═══ Provided information
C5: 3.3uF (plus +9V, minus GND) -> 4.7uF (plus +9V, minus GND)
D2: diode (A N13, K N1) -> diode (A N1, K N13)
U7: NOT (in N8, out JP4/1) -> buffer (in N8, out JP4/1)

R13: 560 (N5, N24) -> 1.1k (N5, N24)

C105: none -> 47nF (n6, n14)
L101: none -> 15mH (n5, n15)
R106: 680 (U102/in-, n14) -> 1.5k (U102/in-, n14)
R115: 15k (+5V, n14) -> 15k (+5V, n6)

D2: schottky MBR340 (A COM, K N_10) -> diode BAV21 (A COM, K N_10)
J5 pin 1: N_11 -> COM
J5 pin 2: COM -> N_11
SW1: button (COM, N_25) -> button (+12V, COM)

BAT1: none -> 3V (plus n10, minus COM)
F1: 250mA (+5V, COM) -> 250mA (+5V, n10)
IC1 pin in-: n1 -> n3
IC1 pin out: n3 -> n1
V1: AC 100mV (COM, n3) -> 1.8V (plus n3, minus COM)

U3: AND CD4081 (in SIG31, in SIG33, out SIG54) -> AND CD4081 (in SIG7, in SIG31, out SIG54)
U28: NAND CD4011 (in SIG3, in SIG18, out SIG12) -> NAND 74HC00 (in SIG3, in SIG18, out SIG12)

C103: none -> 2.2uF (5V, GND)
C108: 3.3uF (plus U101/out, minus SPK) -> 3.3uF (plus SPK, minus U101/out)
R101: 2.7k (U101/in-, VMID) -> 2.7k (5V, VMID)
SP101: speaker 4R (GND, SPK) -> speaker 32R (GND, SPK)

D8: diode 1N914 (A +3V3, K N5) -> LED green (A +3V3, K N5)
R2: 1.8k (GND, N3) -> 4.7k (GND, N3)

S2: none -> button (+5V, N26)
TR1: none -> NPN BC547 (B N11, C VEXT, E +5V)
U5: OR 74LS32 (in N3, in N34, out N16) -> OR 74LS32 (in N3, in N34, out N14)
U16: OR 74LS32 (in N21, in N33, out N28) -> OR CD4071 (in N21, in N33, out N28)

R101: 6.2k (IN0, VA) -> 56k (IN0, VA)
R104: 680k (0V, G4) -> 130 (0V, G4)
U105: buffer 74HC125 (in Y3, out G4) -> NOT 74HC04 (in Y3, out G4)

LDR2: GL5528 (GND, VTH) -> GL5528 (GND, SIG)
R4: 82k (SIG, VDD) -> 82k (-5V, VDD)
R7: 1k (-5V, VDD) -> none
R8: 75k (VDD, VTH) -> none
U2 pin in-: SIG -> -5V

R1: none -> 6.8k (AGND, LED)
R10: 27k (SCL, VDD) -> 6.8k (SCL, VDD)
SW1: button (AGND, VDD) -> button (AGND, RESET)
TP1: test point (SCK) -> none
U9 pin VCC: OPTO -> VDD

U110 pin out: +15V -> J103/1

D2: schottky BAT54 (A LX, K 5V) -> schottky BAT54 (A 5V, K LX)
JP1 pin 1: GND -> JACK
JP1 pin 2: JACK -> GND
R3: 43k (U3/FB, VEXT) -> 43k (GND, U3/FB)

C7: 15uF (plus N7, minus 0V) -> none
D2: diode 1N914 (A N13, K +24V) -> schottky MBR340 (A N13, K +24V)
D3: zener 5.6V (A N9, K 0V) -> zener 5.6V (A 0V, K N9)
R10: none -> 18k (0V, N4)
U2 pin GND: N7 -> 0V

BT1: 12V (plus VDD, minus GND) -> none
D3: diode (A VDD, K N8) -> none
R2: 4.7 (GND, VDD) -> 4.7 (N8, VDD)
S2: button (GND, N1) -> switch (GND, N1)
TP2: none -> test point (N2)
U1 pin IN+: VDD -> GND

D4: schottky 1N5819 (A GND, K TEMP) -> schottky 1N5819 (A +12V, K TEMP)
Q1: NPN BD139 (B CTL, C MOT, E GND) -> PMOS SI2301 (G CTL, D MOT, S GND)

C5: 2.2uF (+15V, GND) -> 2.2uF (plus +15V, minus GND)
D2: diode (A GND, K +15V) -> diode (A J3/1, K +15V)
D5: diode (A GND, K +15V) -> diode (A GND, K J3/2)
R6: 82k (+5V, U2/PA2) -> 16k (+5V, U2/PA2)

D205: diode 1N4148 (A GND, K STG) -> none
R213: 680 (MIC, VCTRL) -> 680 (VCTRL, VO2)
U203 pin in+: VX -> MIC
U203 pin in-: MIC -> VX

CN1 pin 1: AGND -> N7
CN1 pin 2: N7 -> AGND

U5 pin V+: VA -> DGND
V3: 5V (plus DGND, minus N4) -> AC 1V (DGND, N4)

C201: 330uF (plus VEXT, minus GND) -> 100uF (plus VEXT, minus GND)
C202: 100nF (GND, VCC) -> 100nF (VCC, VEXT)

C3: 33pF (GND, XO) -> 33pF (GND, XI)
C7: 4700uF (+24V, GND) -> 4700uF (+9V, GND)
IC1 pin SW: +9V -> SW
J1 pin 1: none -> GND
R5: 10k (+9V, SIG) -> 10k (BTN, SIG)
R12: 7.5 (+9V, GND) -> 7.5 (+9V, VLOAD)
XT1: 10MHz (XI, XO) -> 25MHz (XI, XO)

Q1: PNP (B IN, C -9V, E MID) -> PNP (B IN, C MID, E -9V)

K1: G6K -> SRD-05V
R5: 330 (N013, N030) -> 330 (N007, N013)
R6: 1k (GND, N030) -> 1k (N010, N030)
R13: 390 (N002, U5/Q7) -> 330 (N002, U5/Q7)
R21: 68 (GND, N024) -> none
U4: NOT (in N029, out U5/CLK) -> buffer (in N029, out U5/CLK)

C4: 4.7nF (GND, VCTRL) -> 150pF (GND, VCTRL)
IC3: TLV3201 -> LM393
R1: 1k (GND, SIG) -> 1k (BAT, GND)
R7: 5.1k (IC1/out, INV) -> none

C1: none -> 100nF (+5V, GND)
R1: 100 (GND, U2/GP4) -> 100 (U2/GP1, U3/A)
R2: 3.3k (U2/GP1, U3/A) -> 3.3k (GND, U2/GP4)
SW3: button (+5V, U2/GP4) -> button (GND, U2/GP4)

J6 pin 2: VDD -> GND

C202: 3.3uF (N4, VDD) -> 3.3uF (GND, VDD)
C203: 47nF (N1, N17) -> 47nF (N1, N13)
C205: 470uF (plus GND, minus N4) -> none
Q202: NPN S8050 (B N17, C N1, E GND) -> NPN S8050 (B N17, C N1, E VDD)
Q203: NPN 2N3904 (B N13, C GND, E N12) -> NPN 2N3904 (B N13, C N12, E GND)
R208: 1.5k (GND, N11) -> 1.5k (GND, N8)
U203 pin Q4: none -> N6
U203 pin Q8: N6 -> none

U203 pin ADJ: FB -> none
══════
Work required: Which lines above include the word "schottky"? Show each one.

Output for this task:
D2: schottky MBR340 (A COM, K N_10) -> diode BAV21 (A COM, K N_10)
D2: schottky BAT54 (A LX, K 5V) -> schottky BAT54 (A 5V, K LX)
D2: diode 1N914 (A N13, K +24V) -> schottky MBR340 (A N13, K +24V)
D4: schottky 1N5819 (A GND, K TEMP) -> schottky 1N5819 (A +12V, K TEMP)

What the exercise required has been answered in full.